Work to be completed
Transcribe everything in the listing below exactly, except the pictures.

Working data

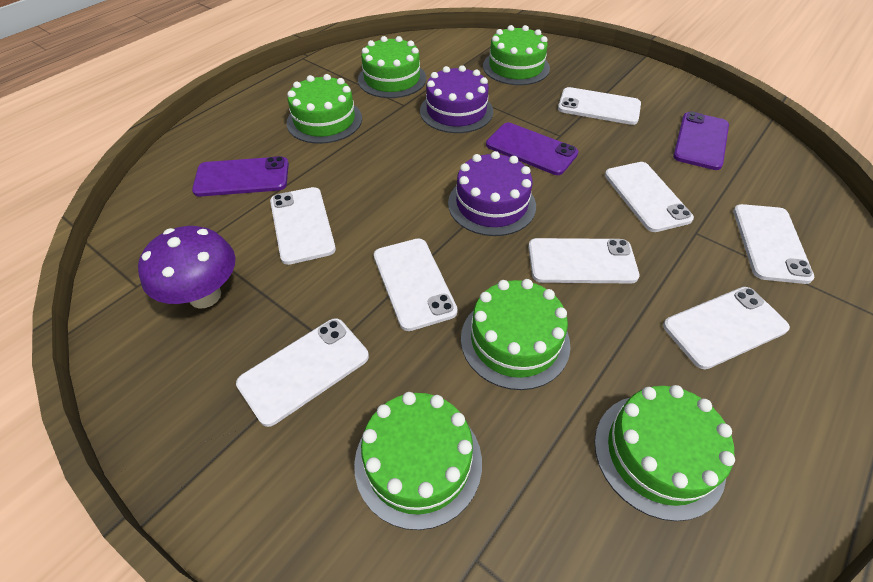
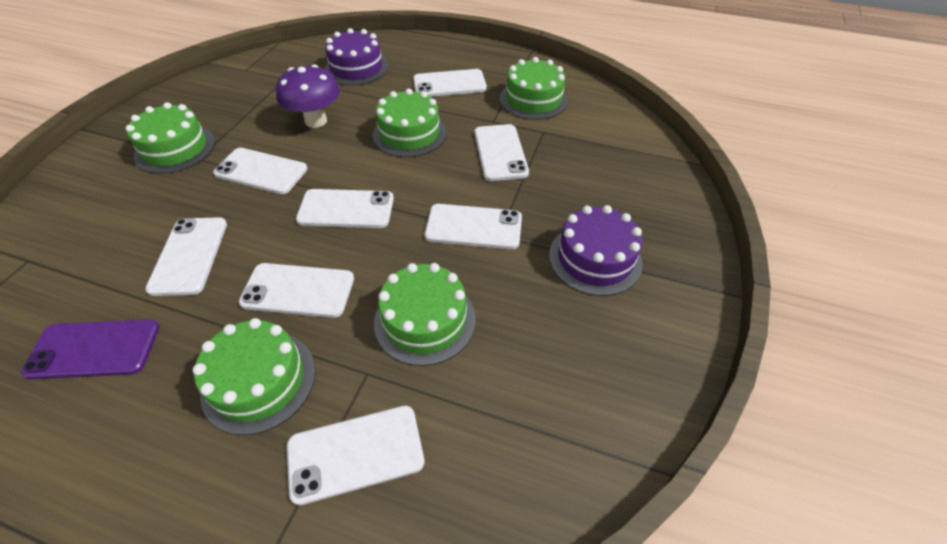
green cake: 6 -> 5
purple phone: 3 -> 1

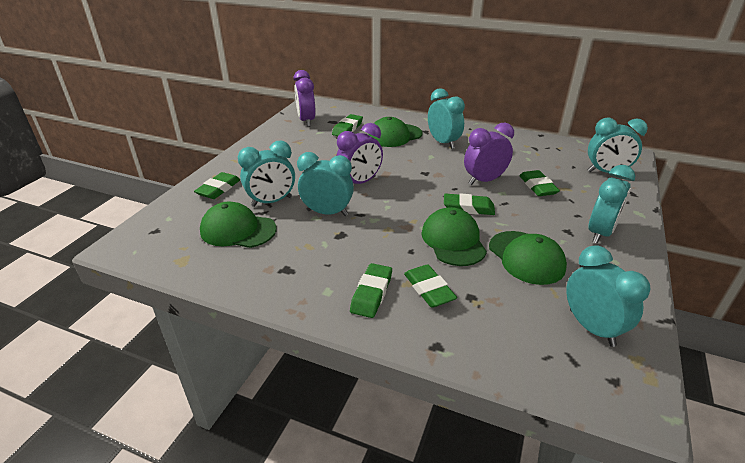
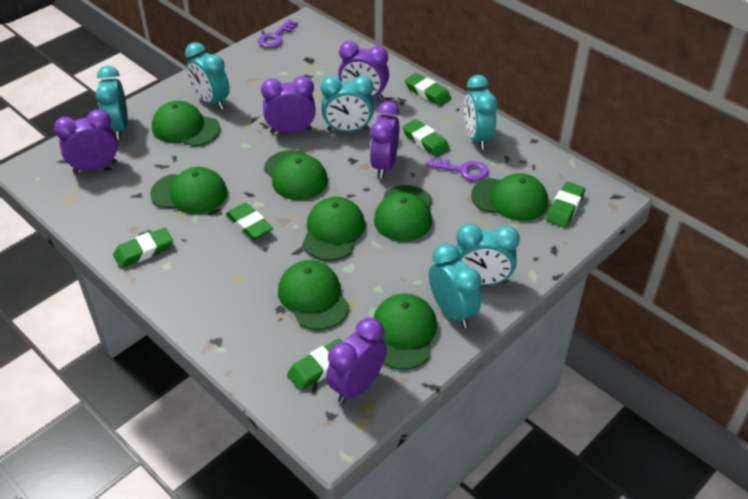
green cap: 4 -> 8
purple clock: 3 -> 5
purple key: 0 -> 2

Written response
green cake: 6 -> 5
purple phone: 3 -> 1

green cap: 4 -> 8
purple clock: 3 -> 5
purple key: 0 -> 2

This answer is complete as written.